DATASET RECORDS Start Marker
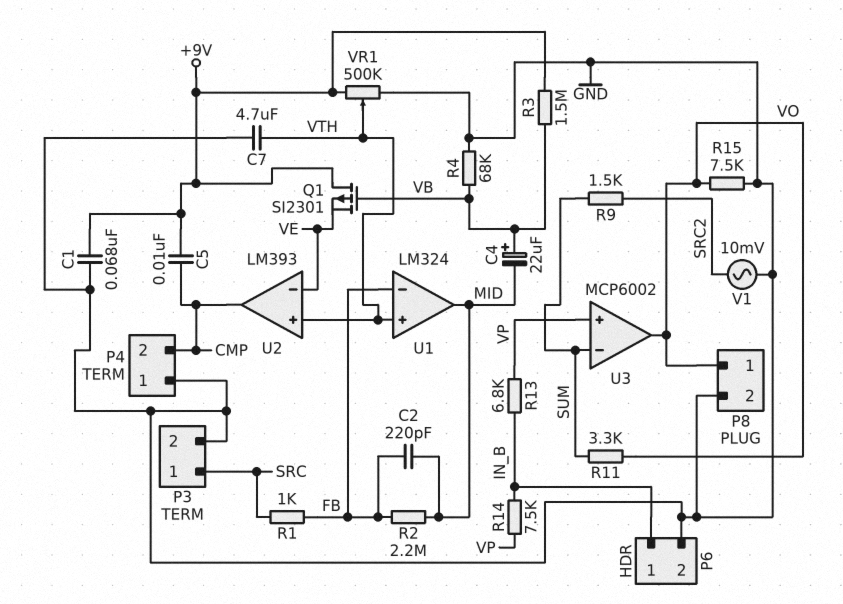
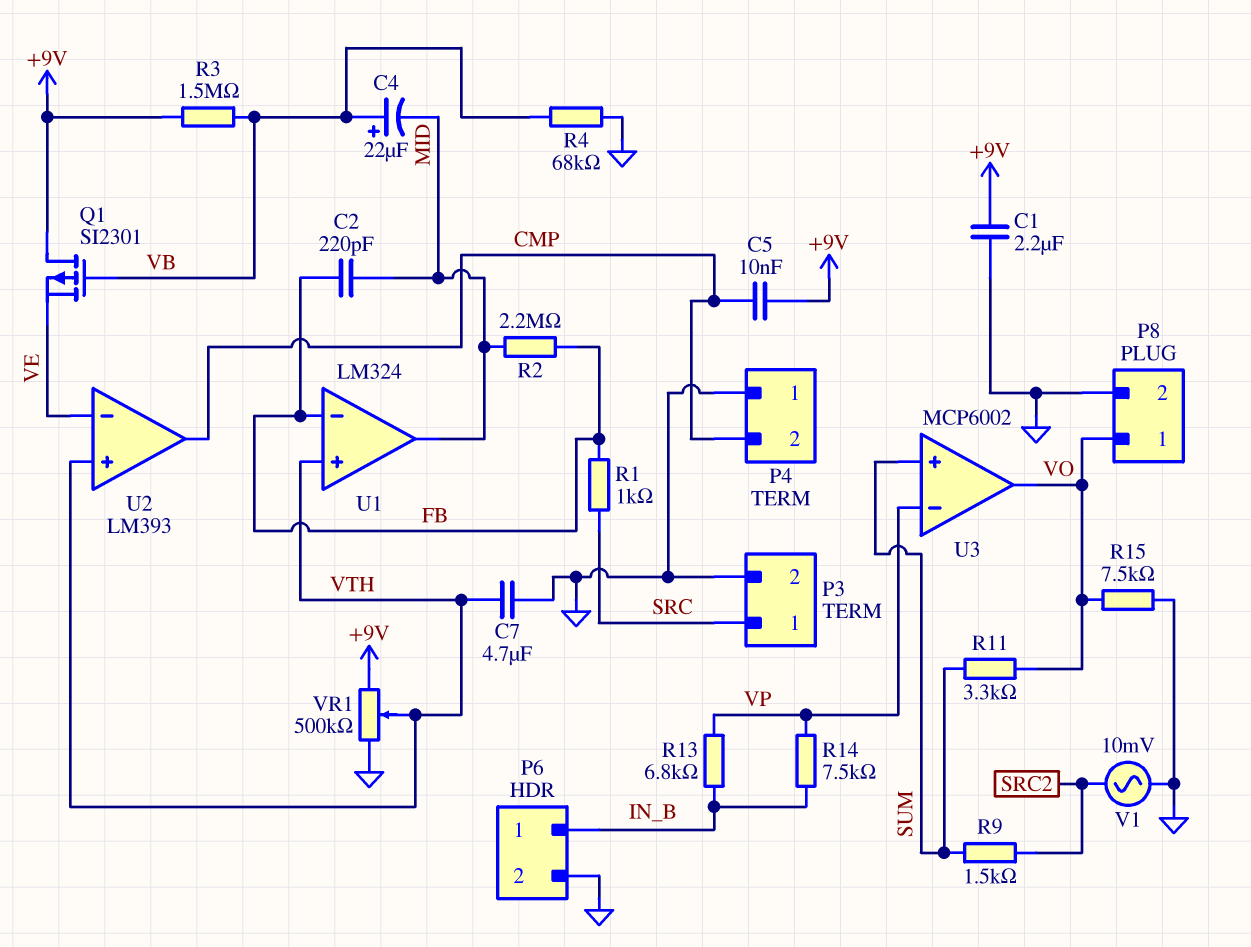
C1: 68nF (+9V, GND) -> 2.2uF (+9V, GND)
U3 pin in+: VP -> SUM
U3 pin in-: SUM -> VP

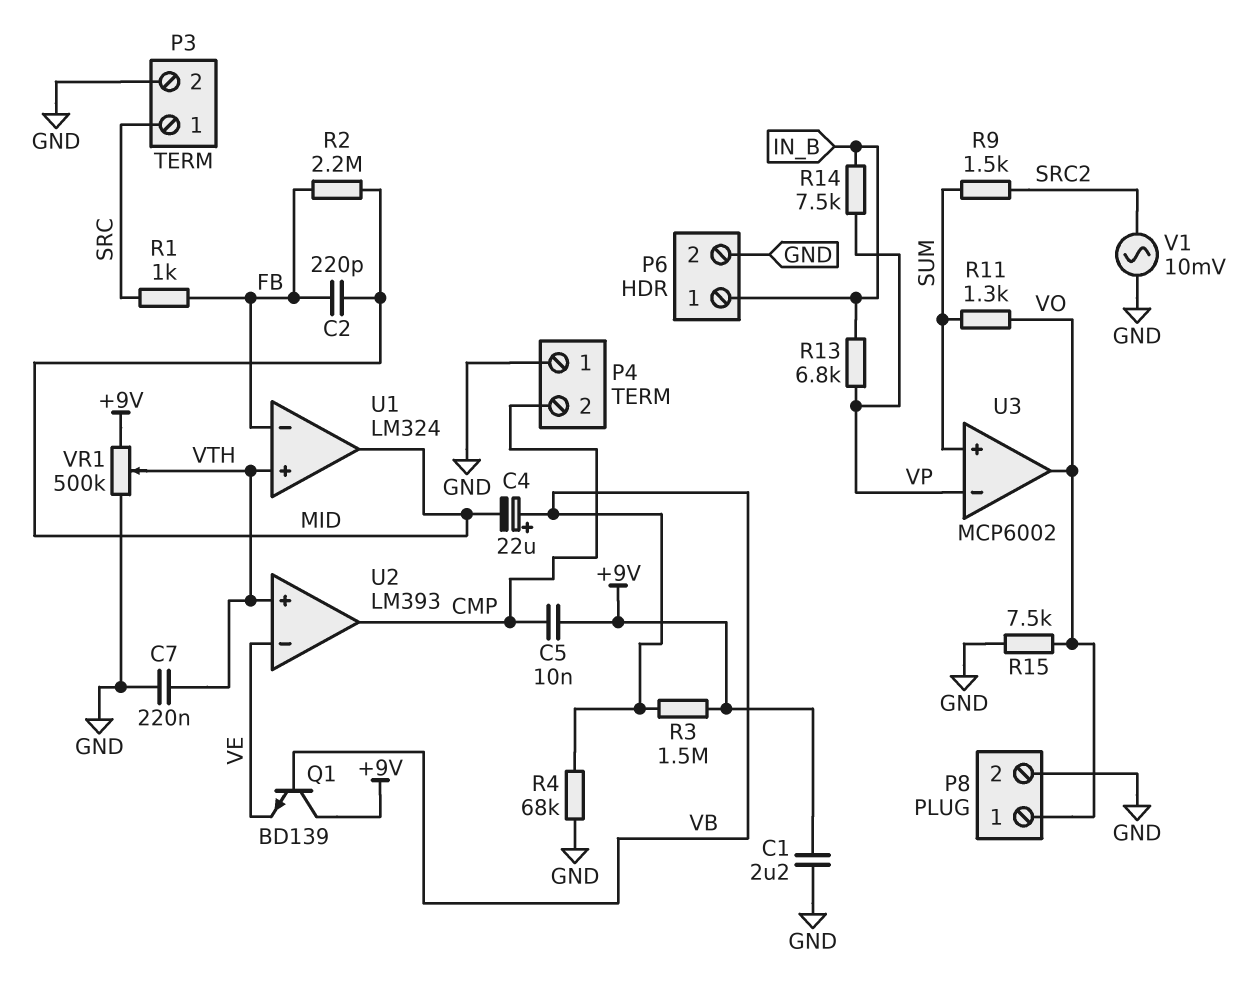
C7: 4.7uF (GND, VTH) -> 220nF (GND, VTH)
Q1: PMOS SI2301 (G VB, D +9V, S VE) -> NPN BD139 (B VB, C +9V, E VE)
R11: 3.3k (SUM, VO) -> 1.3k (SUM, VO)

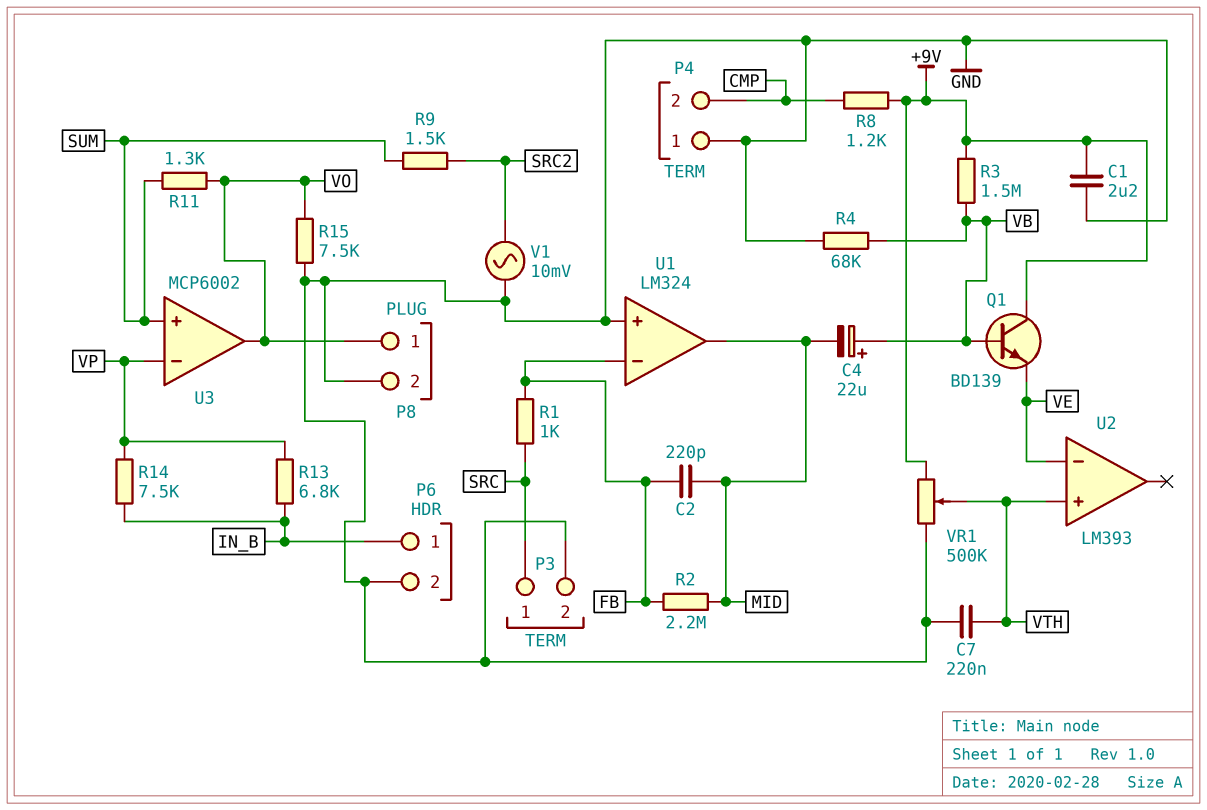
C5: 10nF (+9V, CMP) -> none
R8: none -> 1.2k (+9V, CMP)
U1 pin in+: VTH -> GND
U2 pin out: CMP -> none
DATASET RECORDS End Marker
* [ASSIGNED TASK]:
Return the listing verbatim, pictures excluded.

* [THE COMPLETED TASK]:
C1: 68nF (+9V, GND) -> 2.2uF (+9V, GND)
U3 pin in+: VP -> SUM
U3 pin in-: SUM -> VP

C7: 4.7uF (GND, VTH) -> 220nF (GND, VTH)
Q1: PMOS SI2301 (G VB, D +9V, S VE) -> NPN BD139 (B VB, C +9V, E VE)
R11: 3.3k (SUM, VO) -> 1.3k (SUM, VO)

C5: 10nF (+9V, CMP) -> none
R8: none -> 1.2k (+9V, CMP)
U1 pin in+: VTH -> GND
U2 pin out: CMP -> none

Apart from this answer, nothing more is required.